▶ What is being asked
Pictures are to be left out. Copy exactly, and only, the lines from the start of the entries below to the line with "orange spinning top: [129,236,196,312]", both included.

▶ The records
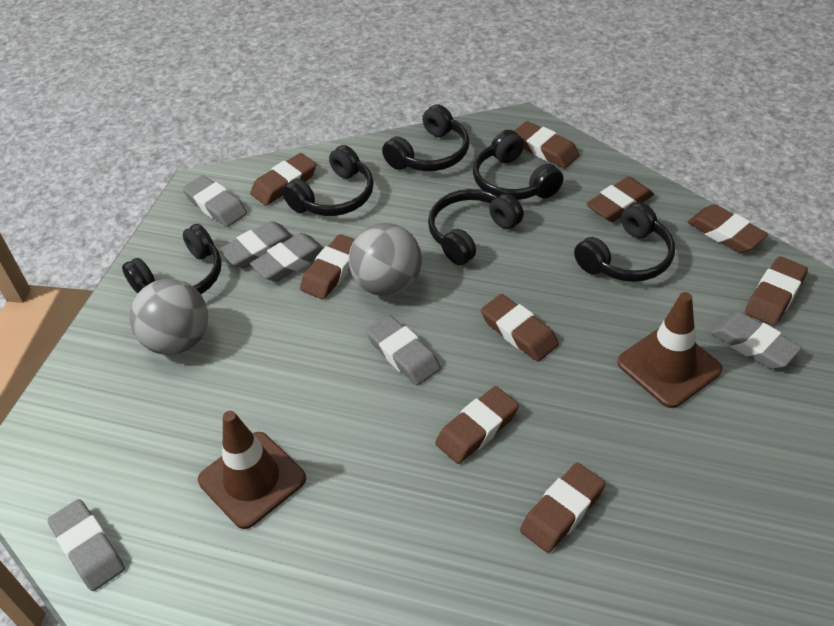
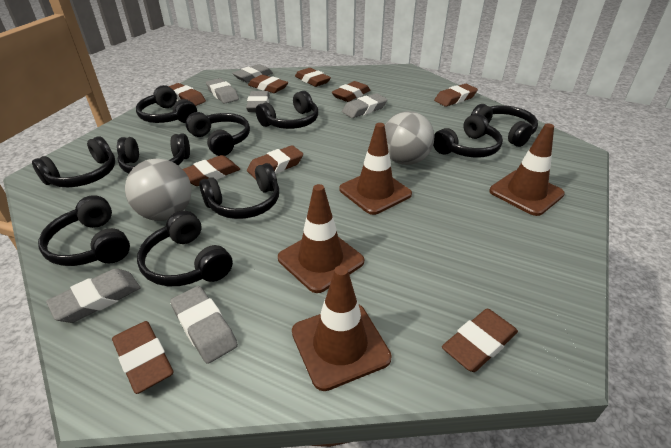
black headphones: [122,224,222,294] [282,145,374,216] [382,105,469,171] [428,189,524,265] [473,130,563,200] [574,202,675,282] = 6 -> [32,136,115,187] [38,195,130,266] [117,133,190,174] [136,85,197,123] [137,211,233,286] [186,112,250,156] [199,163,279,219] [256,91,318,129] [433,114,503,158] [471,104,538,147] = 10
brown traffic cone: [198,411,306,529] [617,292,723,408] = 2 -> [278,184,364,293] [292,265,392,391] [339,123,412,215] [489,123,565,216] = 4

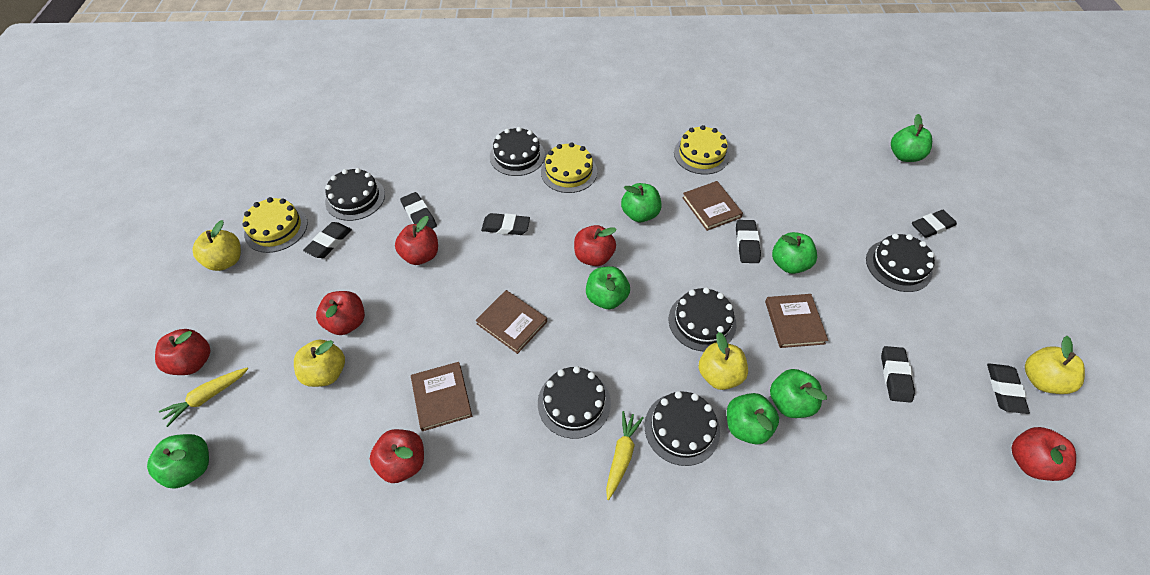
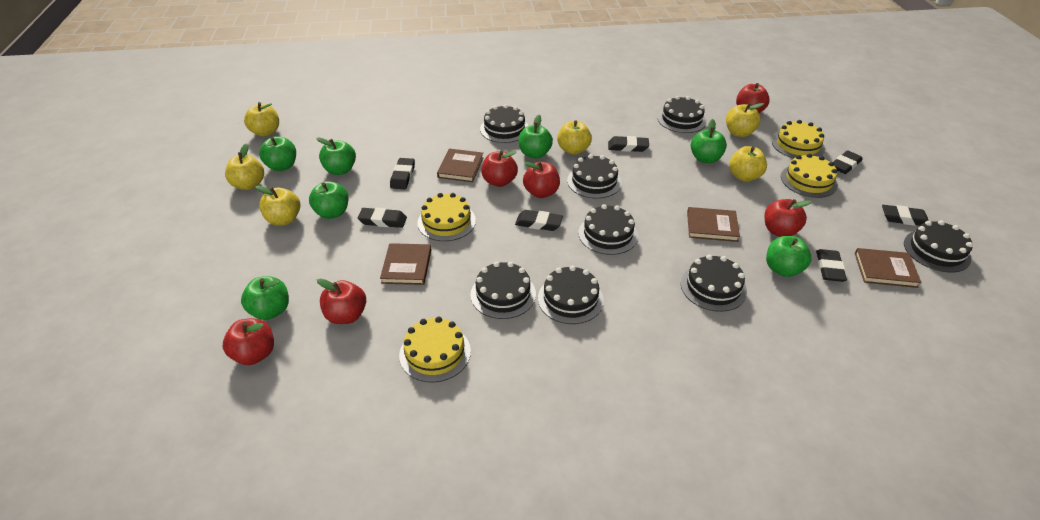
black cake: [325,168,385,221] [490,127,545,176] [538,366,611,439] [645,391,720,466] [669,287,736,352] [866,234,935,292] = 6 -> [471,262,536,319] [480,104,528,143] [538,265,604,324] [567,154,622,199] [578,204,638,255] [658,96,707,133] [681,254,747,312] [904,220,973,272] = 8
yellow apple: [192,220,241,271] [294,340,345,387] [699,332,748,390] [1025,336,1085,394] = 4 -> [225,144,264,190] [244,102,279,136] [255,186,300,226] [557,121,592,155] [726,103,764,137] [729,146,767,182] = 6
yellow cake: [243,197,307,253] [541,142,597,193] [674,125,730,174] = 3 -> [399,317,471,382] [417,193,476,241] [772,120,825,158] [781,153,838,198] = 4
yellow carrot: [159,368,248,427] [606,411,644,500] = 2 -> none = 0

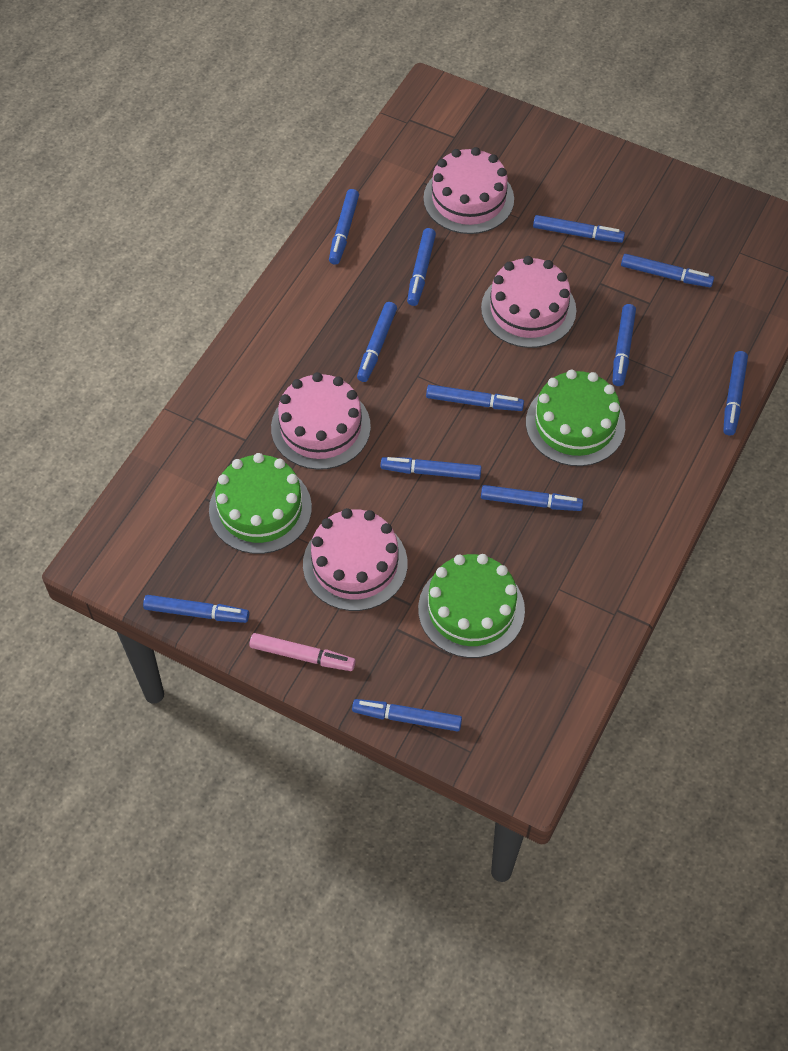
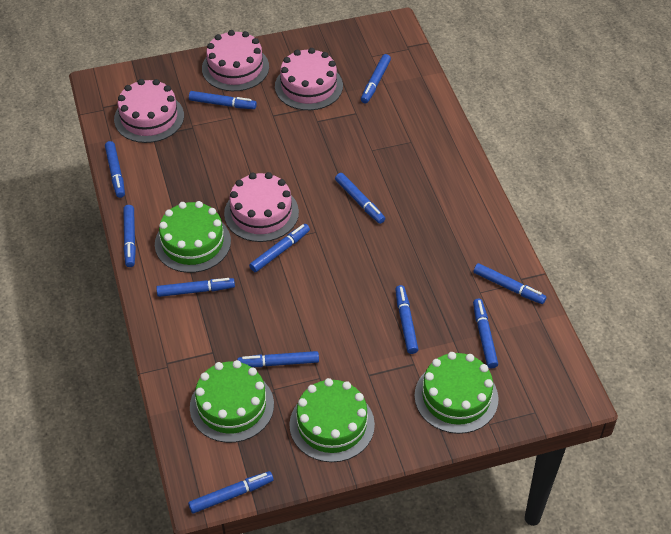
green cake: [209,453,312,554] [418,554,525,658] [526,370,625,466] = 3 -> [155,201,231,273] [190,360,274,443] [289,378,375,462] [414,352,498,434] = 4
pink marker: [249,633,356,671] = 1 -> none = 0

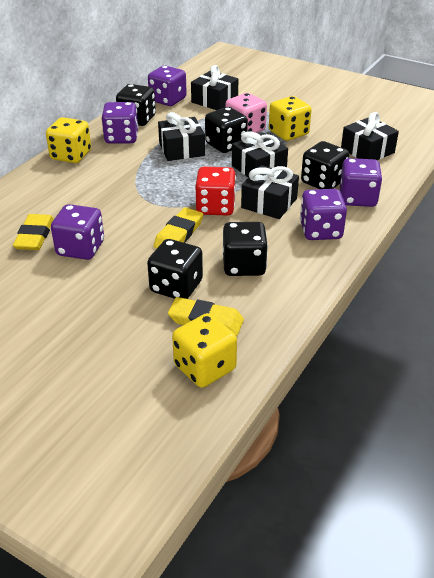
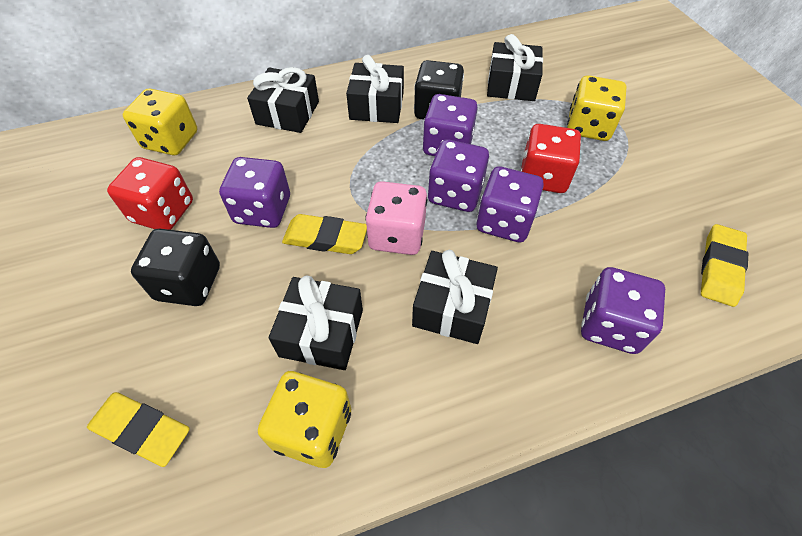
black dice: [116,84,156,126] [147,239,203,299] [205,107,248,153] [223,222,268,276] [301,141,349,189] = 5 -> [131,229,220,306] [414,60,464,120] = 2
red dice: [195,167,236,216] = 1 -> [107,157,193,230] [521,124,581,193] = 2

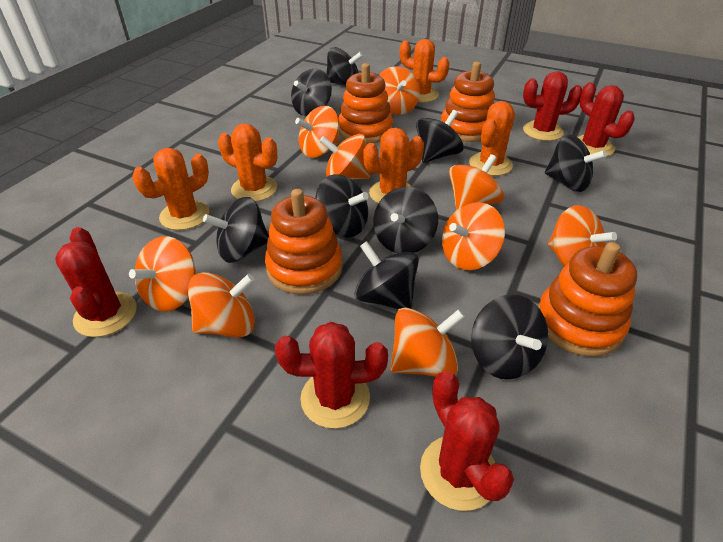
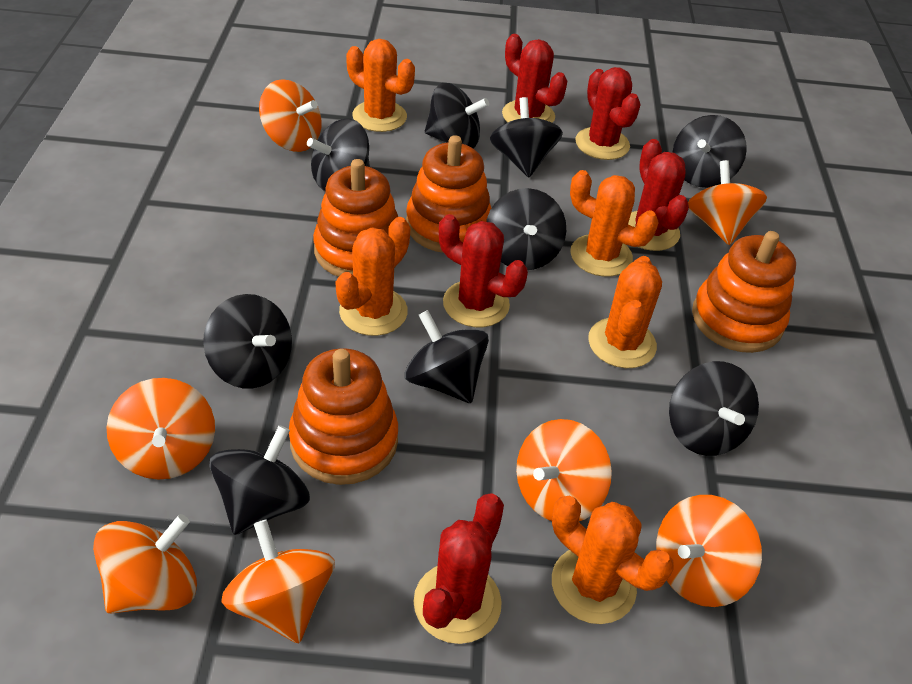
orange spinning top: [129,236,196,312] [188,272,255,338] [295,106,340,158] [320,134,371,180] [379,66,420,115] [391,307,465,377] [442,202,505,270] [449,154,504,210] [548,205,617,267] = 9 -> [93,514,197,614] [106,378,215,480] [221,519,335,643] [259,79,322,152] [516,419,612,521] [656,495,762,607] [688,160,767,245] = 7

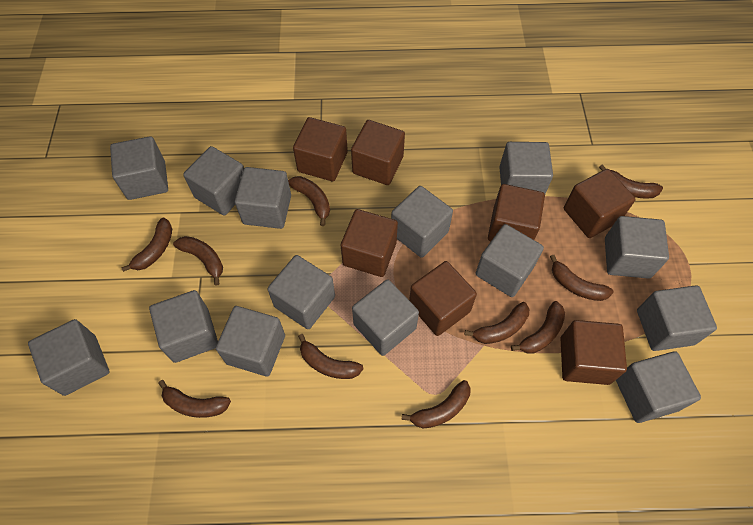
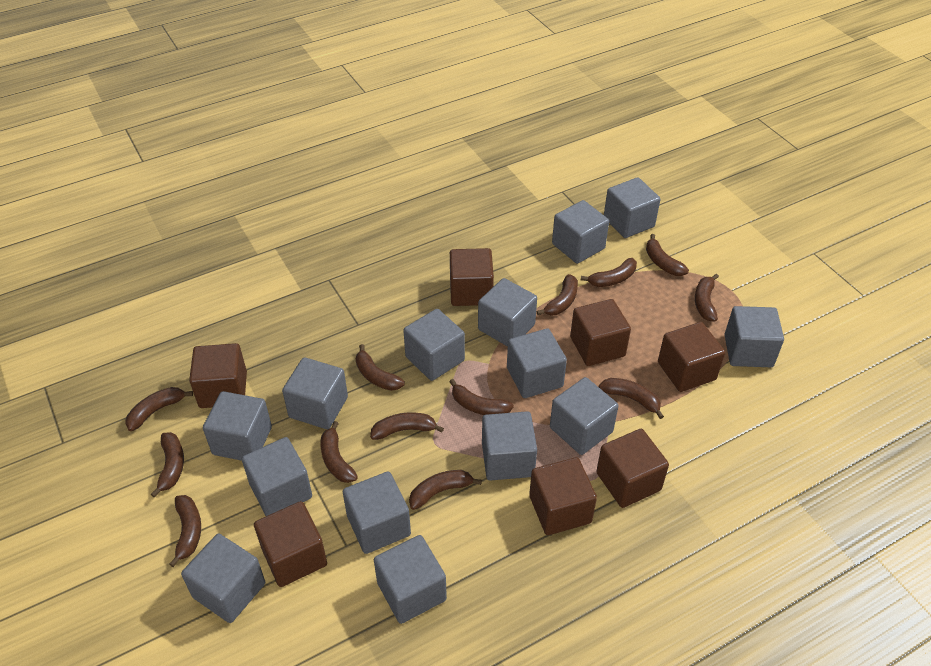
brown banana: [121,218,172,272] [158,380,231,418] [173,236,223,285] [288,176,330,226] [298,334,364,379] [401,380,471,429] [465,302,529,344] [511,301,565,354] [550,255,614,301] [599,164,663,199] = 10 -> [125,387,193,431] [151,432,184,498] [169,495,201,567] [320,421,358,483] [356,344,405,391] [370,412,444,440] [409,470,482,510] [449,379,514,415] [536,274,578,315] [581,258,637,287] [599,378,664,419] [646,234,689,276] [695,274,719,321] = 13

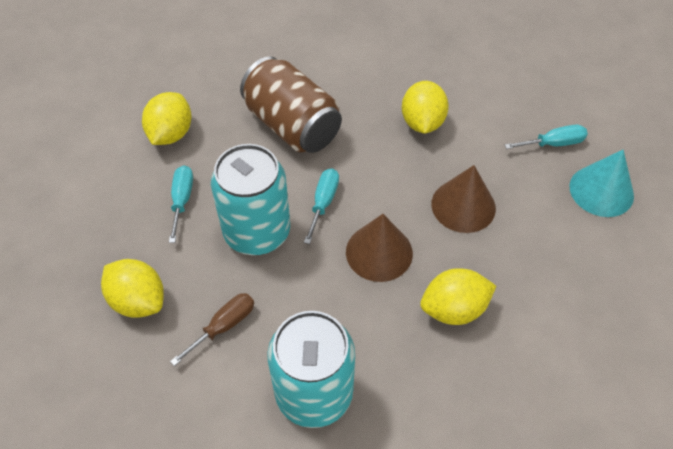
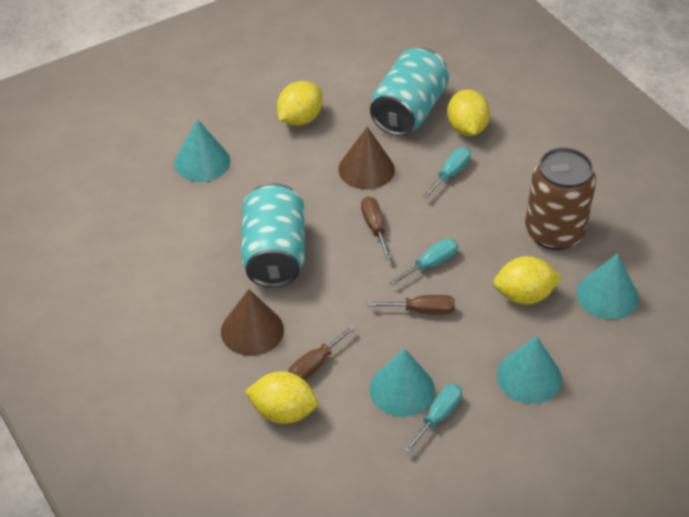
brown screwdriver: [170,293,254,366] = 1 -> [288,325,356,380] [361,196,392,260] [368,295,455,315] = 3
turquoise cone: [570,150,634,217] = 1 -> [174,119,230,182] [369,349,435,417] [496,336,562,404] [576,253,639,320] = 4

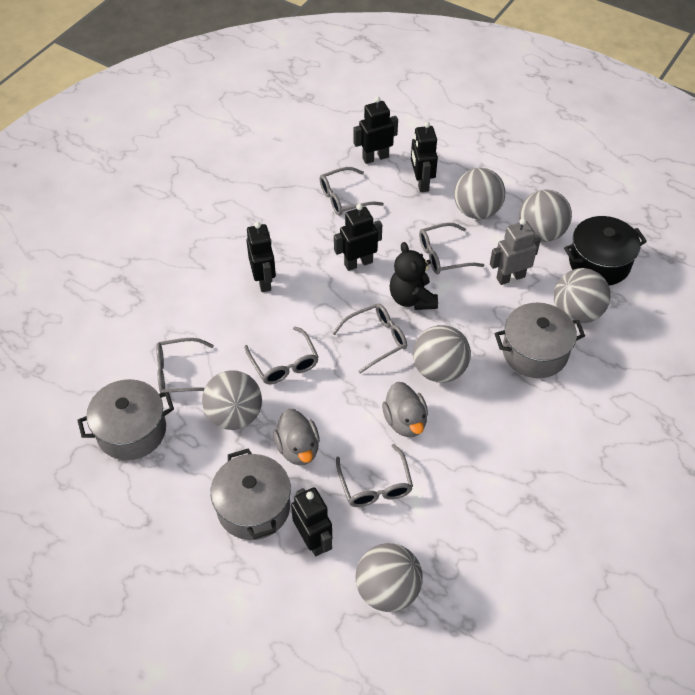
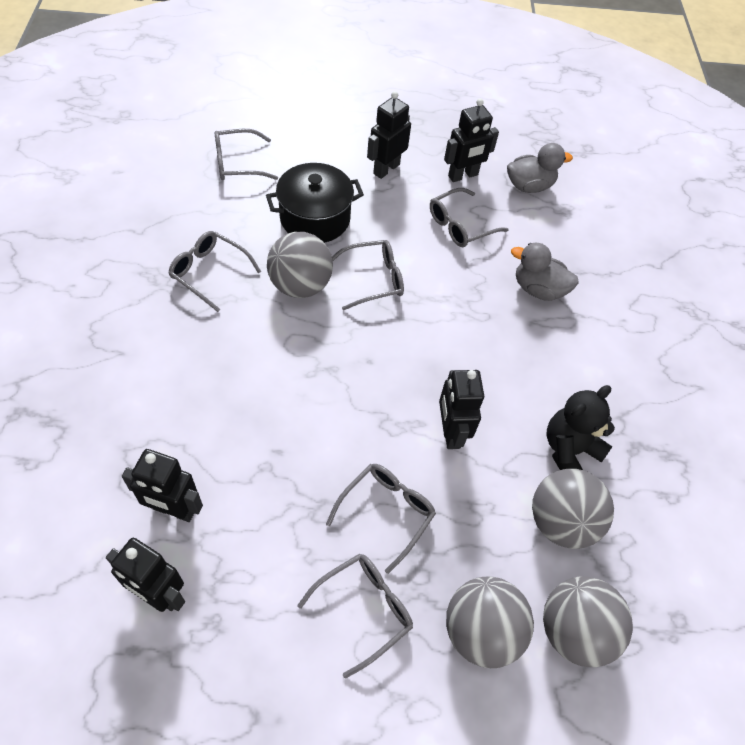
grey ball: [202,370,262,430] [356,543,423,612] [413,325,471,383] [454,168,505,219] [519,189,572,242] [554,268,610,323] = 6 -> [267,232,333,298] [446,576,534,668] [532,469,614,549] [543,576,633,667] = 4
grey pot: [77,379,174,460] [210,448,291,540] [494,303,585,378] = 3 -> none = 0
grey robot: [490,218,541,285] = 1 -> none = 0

▶ Task output
black headphones: [122,224,222,294] [282,145,374,216] [382,105,469,171] [428,189,524,265] [473,130,563,200] [574,202,675,282] = 6 -> [32,136,115,187] [38,195,130,266] [117,133,190,174] [136,85,197,123] [137,211,233,286] [186,112,250,156] [199,163,279,219] [256,91,318,129] [433,114,503,158] [471,104,538,147] = 10
brown traffic cone: [198,411,306,529] [617,292,723,408] = 2 -> [278,184,364,293] [292,265,392,391] [339,123,412,215] [489,123,565,216] = 4

black cake: [325,168,385,221] [490,127,545,176] [538,366,611,439] [645,391,720,466] [669,287,736,352] [866,234,935,292] = 6 -> [471,262,536,319] [480,104,528,143] [538,265,604,324] [567,154,622,199] [578,204,638,255] [658,96,707,133] [681,254,747,312] [904,220,973,272] = 8
yellow apple: [192,220,241,271] [294,340,345,387] [699,332,748,390] [1025,336,1085,394] = 4 -> [225,144,264,190] [244,102,279,136] [255,186,300,226] [557,121,592,155] [726,103,764,137] [729,146,767,182] = 6
yellow cake: [243,197,307,253] [541,142,597,193] [674,125,730,174] = 3 -> [399,317,471,382] [417,193,476,241] [772,120,825,158] [781,153,838,198] = 4
yellow carrot: [159,368,248,427] [606,411,644,500] = 2 -> none = 0

green cake: [209,453,312,554] [418,554,525,658] [526,370,625,466] = 3 -> [155,201,231,273] [190,360,274,443] [289,378,375,462] [414,352,498,434] = 4
pink marker: [249,633,356,671] = 1 -> none = 0

black dice: [116,84,156,126] [147,239,203,299] [205,107,248,153] [223,222,268,276] [301,141,349,189] = 5 -> [131,229,220,306] [414,60,464,120] = 2
red dice: [195,167,236,216] = 1 -> [107,157,193,230] [521,124,581,193] = 2

orange spinning top: [129,236,196,312] [188,272,255,338] [295,106,340,158] [320,134,371,180] [379,66,420,115] [391,307,465,377] [442,202,505,270] [449,154,504,210] [548,205,617,267] = 9 -> [93,514,197,614] [106,378,215,480] [221,519,335,643] [259,79,322,152] [516,419,612,521] [656,495,762,607] [688,160,767,245] = 7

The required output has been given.